- **Provided records**:
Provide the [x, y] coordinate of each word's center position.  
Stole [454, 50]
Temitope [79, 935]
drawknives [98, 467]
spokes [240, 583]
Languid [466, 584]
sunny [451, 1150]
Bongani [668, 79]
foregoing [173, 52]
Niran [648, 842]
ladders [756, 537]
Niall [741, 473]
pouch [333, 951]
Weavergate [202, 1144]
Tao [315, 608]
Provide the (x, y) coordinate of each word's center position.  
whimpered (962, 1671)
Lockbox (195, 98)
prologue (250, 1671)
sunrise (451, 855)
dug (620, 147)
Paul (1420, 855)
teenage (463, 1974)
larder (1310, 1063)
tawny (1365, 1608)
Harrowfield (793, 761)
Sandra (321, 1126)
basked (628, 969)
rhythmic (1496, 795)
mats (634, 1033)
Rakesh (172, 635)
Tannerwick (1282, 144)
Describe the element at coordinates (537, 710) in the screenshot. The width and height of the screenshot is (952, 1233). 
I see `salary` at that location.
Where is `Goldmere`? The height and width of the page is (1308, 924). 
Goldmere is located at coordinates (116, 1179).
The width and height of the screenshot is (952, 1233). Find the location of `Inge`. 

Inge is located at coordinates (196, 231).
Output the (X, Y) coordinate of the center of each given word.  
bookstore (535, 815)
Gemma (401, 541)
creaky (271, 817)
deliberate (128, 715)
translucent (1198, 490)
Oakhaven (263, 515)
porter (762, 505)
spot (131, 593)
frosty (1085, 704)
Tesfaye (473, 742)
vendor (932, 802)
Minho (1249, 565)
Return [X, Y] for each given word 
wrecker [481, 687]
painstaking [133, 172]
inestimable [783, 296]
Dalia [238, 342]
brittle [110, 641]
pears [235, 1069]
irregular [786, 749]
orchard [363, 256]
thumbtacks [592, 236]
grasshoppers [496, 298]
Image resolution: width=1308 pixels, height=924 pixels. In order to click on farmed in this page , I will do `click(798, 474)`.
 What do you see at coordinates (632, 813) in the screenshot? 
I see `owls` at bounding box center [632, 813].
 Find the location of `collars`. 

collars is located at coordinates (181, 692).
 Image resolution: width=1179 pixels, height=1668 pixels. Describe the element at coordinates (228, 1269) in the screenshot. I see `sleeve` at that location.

- **Instructions for the task**: Set out all of the items above as a numbered list, one line each, leaving out any blank lines.

- **Final result**:
1. Provide the [x, y] coordinate of each word's center position.  
2. Stole [454, 50]
3. Temitope [79, 935]
4. drawknives [98, 467]
5. spokes [240, 583]
6. Languid [466, 584]
7. sunny [451, 1150]
8. Bongani [668, 79]
9. foregoing [173, 52]
10. Niran [648, 842]
11. ladders [756, 537]
12. Niall [741, 473]
13. pouch [333, 951]
14. Weavergate [202, 1144]
15. Tao [315, 608]
16. Provide the (x, y) coordinate of each word's center position.  
17. whimpered (962, 1671)
18. Lockbox (195, 98)
19. prologue (250, 1671)
20. sunrise (451, 855)
21. dug (620, 147)
22. Paul (1420, 855)
23. teenage (463, 1974)
24. larder (1310, 1063)
25. tawny (1365, 1608)
26. Harrowfield (793, 761)
27. Sandra (321, 1126)
28. basked (628, 969)
29. rhythmic (1496, 795)
30. mats (634, 1033)
31. Rakesh (172, 635)
32. Tannerwick (1282, 144)
33. Describe the element at coordinates (537, 710) in the screenshot. The width and height of the screenshot is (952, 1233). 
34. I see `salary` at that location.
35. Where is `Goldmere`? The height and width of the page is (1308, 924). 
36. Goldmere is located at coordinates (116, 1179).
37. The width and height of the screenshot is (952, 1233). Find the location of `Inge`. 
38. Inge is located at coordinates (196, 231).
39. Output the (X, Y) coordinate of the center of each given word.  
40. bookstore (535, 815)
41. Gemma (401, 541)
42. creaky (271, 817)
43. deliberate (128, 715)
44. translucent (1198, 490)
45. Oakhaven (263, 515)
46. porter (762, 505)
47. spot (131, 593)
48. frosty (1085, 704)
49. Tesfaye (473, 742)
50. vendor (932, 802)
51. Minho (1249, 565)
52. Return [X, Y] for each given word 
53. wrecker [481, 687]
54. painstaking [133, 172]
55. inestimable [783, 296]
56. Dalia [238, 342]
57. brittle [110, 641]
58. pears [235, 1069]
59. irregular [786, 749]
60. orchard [363, 256]
61. thumbtacks [592, 236]
62. grasshoppers [496, 298]
63. Image resolution: width=1308 pixels, height=924 pixels. In order to click on farmed in this page , I will do `click(798, 474)`.
64.  What do you see at coordinates (632, 813) in the screenshot? 
65. I see `owls` at bounding box center [632, 813].
66.  Find the location of `collars`. 
67. collars is located at coordinates (181, 692).
68.  Image resolution: width=1179 pixels, height=1668 pixels. Describe the element at coordinates (228, 1269) in the screenshot. I see `sleeve` at that location.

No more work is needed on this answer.